#### Given material
((

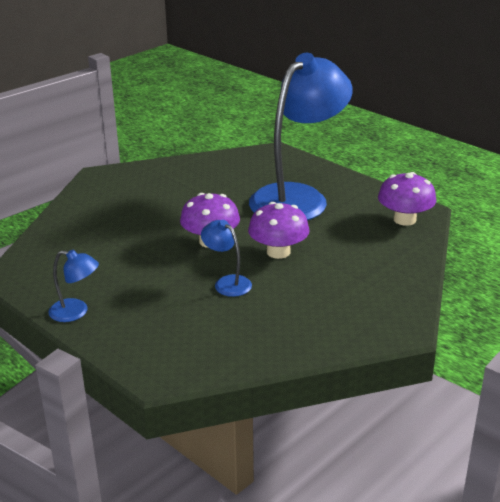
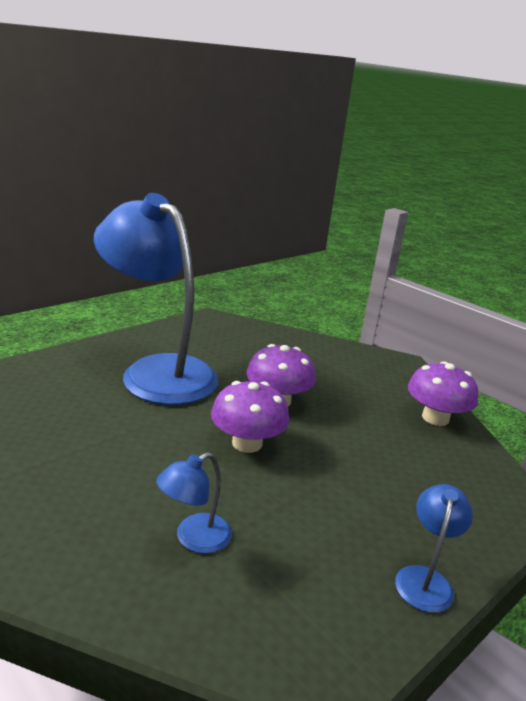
camera: 90 degrees left, 5 degrees down
(227, 282) = (340, 441): blue lamp -> blue lamp (194, 538)
(404, 219) = (226, 328): purple mushroom -> purple mushroom (435, 418)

))

#### Task statement
All that the answer may hold is the lines from the one with "(227, 282) = (340, 441): blue" through the end of the data, set down exactly as they appear.

#### Task result
(227, 282) = (340, 441): blue lamp -> blue lamp (194, 538)
(404, 219) = (226, 328): purple mushroom -> purple mushroom (435, 418)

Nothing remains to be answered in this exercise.